WORK REQUIRED: Transcribe the data that follows in full. Leave out the pictures.
===== DATA SECTION
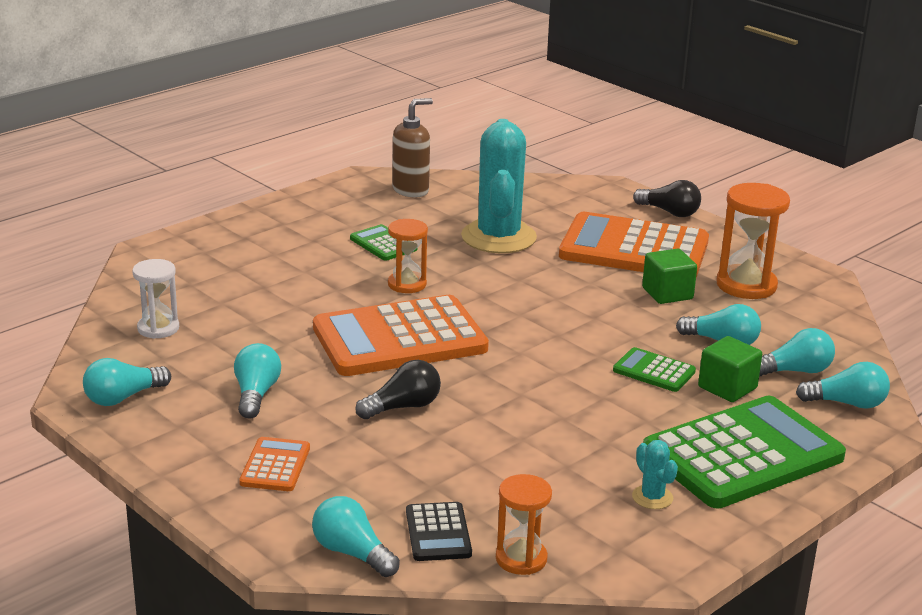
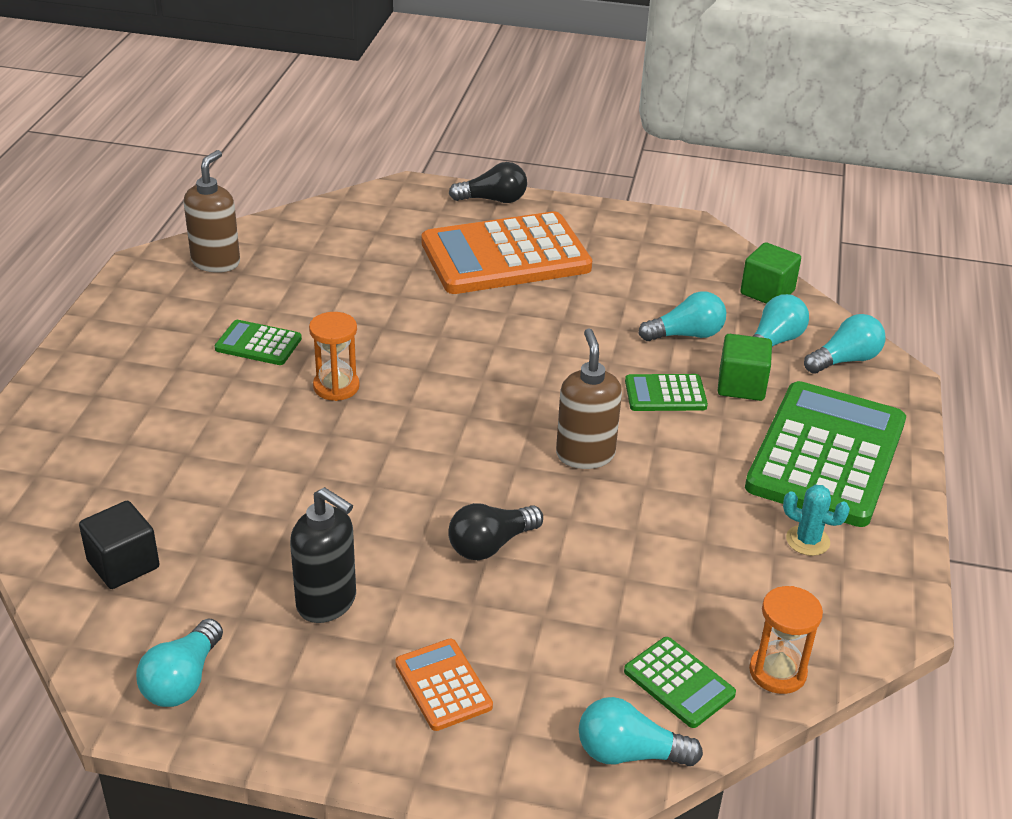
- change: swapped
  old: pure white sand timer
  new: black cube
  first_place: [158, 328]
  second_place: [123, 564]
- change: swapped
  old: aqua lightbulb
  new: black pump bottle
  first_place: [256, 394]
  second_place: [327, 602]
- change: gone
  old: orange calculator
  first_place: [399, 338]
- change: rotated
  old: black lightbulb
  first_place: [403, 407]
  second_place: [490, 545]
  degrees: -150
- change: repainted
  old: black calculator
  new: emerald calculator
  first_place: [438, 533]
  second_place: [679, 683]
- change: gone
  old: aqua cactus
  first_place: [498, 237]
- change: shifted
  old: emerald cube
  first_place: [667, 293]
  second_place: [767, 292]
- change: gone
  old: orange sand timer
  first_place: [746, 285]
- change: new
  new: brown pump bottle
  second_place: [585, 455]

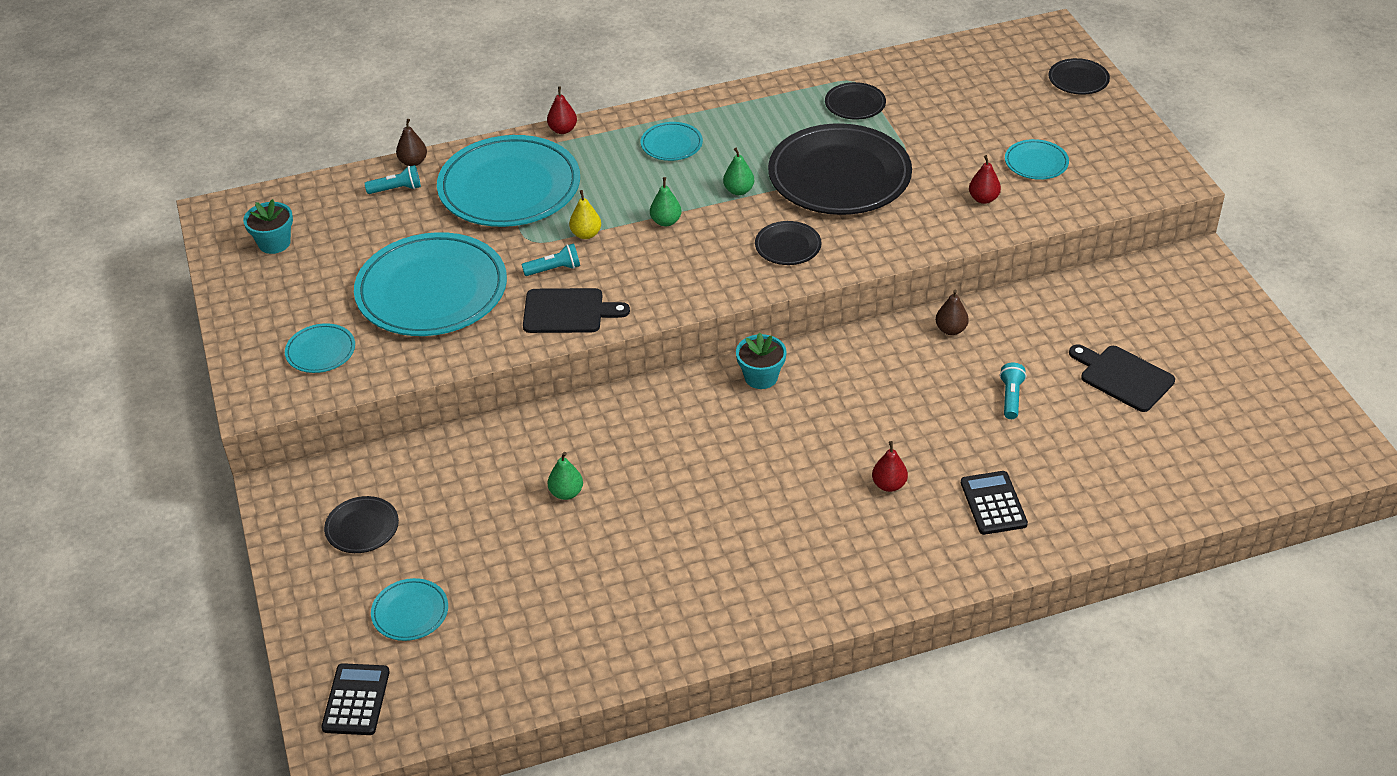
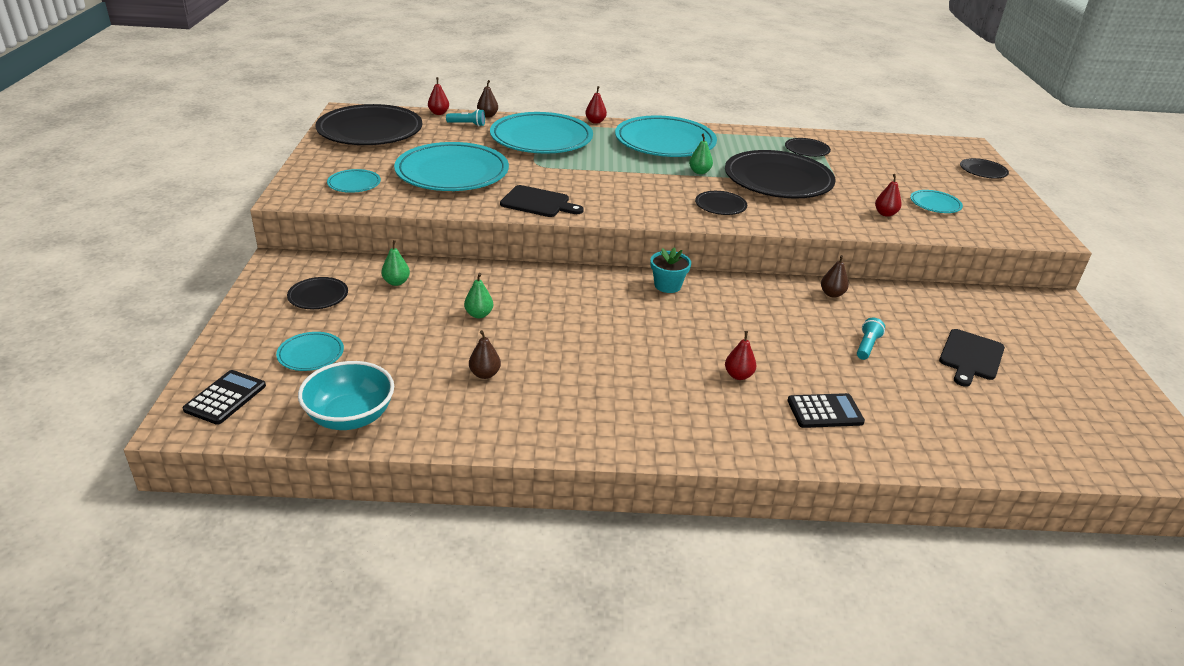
- change: swapped
  old: aqua plant pot
  new: black dinner plate
  first_place: [274, 243]
  second_place: [370, 131]
- change: gone
  old: aqua flashlight
  first_place: [554, 269]
- change: gone
  old: golden pear fruit
  first_place: [586, 234]
- change: scaled
  old: aqua dinner plate
  first_place: [671, 144]
  second_place: [665, 142]
  factor: 2.24
- change: shifted
  old: emerald pear fruit
  first_place: [666, 221]
  second_place: [396, 282]
- change: rotated
  old: black calculator
  first_place: [993, 503]
  second_place: [825, 411]
  degrees: 75
- change: rotated
  old: black chopping board
  first_place: [1123, 377]
  second_place: [971, 357]
  degrees: -120
- change: new
  new: aqua deep dish
  second_place: [350, 417]
- change: new
  new: scarlet pear fruit
  second_place: [439, 113]
- change: new
  new: brown pear fruit
  second_place: [485, 374]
==========
YOUR RESPONSE:
- change: swapped
  old: pure white sand timer
  new: black cube
  first_place: [158, 328]
  second_place: [123, 564]
- change: swapped
  old: aqua lightbulb
  new: black pump bottle
  first_place: [256, 394]
  second_place: [327, 602]
- change: gone
  old: orange calculator
  first_place: [399, 338]
- change: rotated
  old: black lightbulb
  first_place: [403, 407]
  second_place: [490, 545]
  degrees: -150
- change: repainted
  old: black calculator
  new: emerald calculator
  first_place: [438, 533]
  second_place: [679, 683]
- change: gone
  old: aqua cactus
  first_place: [498, 237]
- change: shifted
  old: emerald cube
  first_place: [667, 293]
  second_place: [767, 292]
- change: gone
  old: orange sand timer
  first_place: [746, 285]
- change: new
  new: brown pump bottle
  second_place: [585, 455]

- change: swapped
  old: aqua plant pot
  new: black dinner plate
  first_place: [274, 243]
  second_place: [370, 131]
- change: gone
  old: aqua flashlight
  first_place: [554, 269]
- change: gone
  old: golden pear fruit
  first_place: [586, 234]
- change: scaled
  old: aqua dinner plate
  first_place: [671, 144]
  second_place: [665, 142]
  factor: 2.24
- change: shifted
  old: emerald pear fruit
  first_place: [666, 221]
  second_place: [396, 282]
- change: rotated
  old: black calculator
  first_place: [993, 503]
  second_place: [825, 411]
  degrees: 75
- change: rotated
  old: black chopping board
  first_place: [1123, 377]
  second_place: [971, 357]
  degrees: -120
- change: new
  new: aqua deep dish
  second_place: [350, 417]
- change: new
  new: scarlet pear fruit
  second_place: [439, 113]
- change: new
  new: brown pear fruit
  second_place: [485, 374]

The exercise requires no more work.